[Per-category count data]
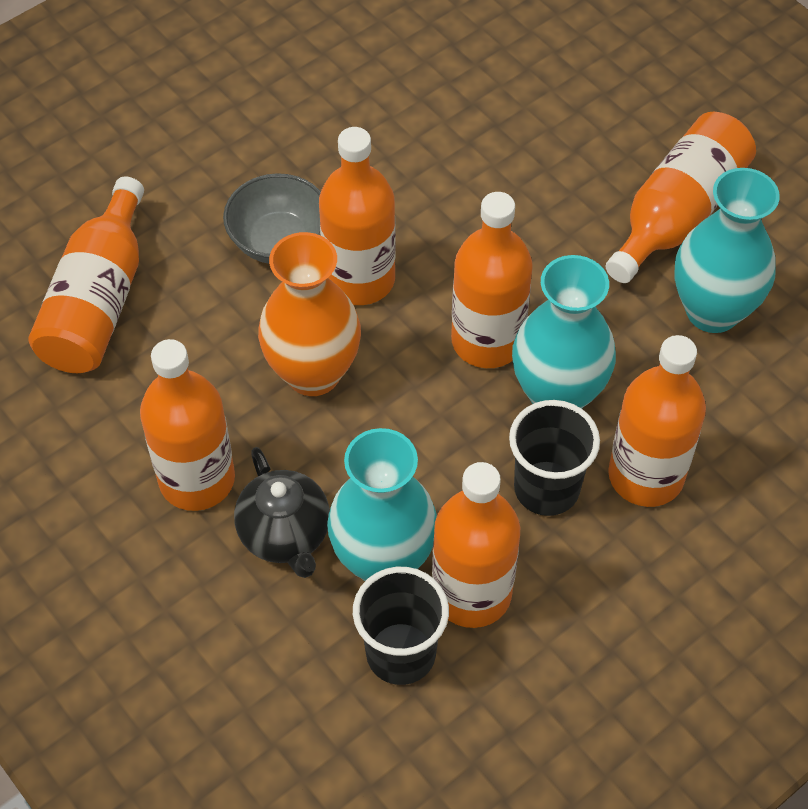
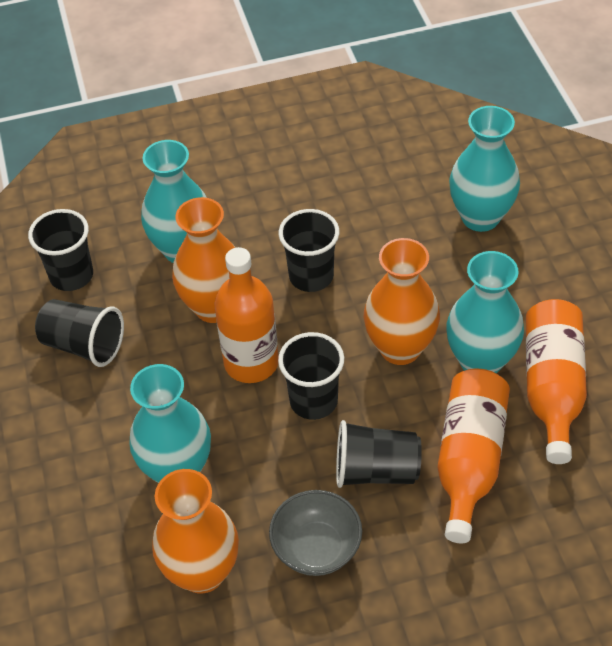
black cup: 2 -> 5
black teapot: 1 -> 0
orange bottle: 7 -> 3
orange vase: 1 -> 3
turquoise vase: 3 -> 4

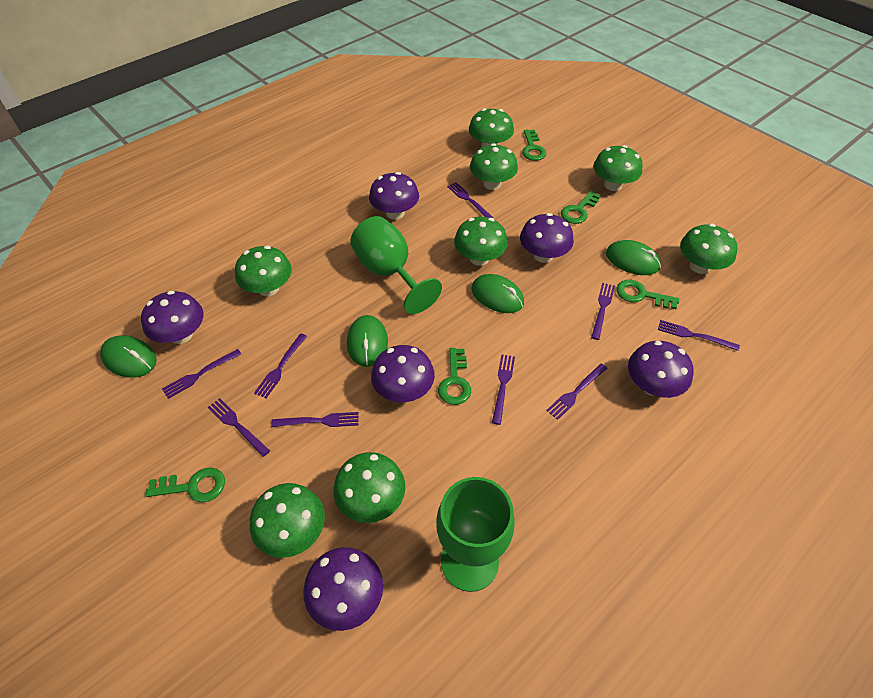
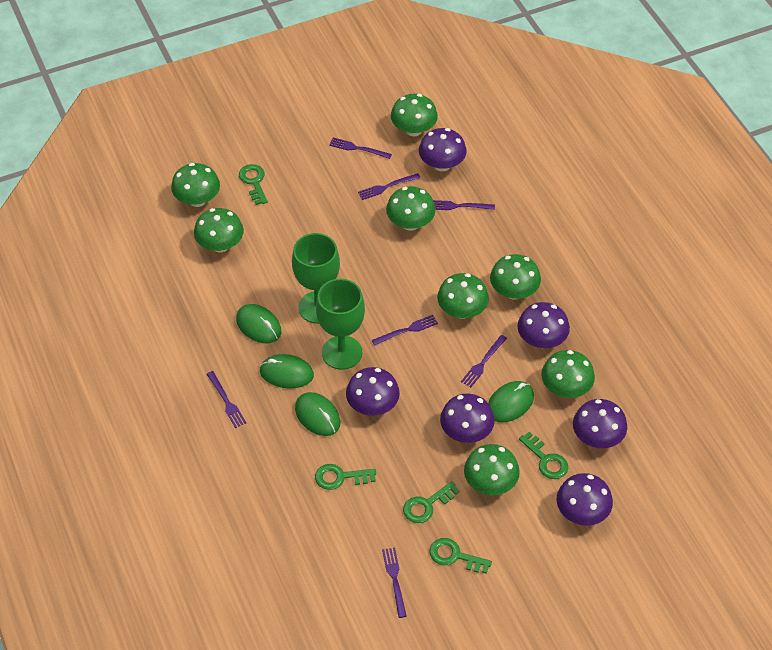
purple fork: 9 -> 7

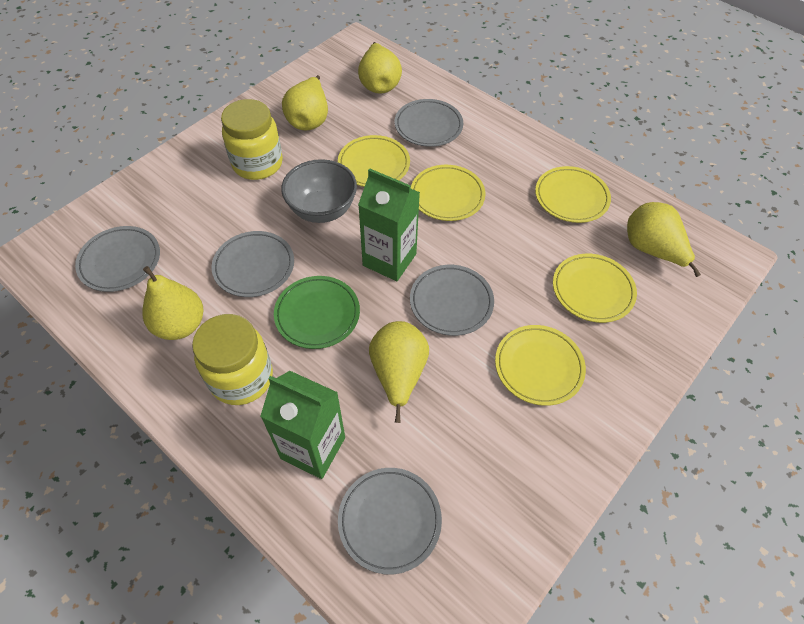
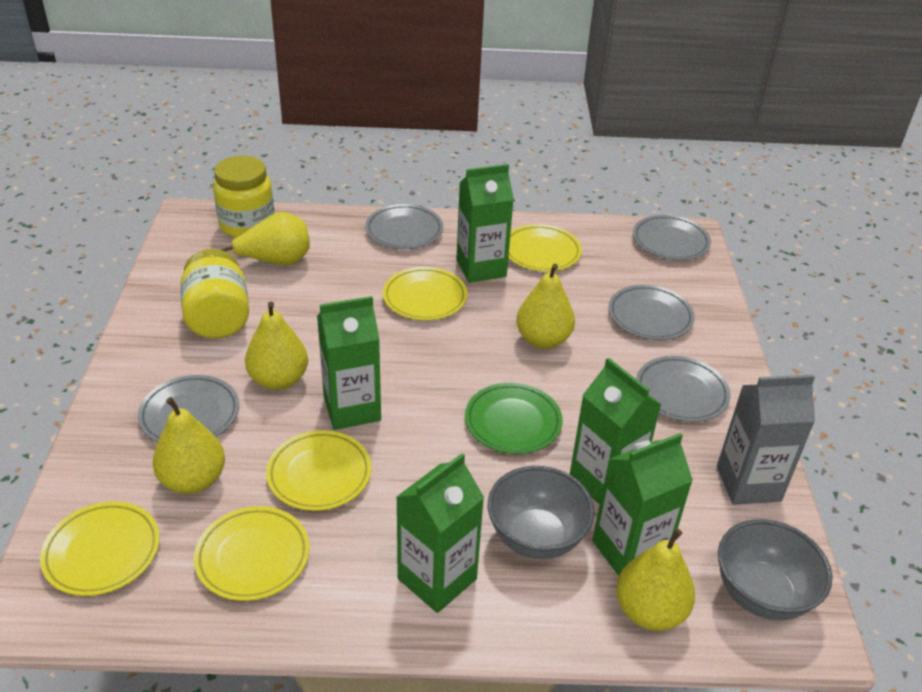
green carton: 2 -> 5
grey bowl: 1 -> 2
grey carton: 0 -> 1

REQUIREMENT: The reply should hold every entry above, given again exactly, but not a single picture.

ANSWER BELOW:
black cup: 2 -> 5
black teapot: 1 -> 0
orange bottle: 7 -> 3
orange vase: 1 -> 3
turquoise vase: 3 -> 4

purple fork: 9 -> 7

green carton: 2 -> 5
grey bowl: 1 -> 2
grey carton: 0 -> 1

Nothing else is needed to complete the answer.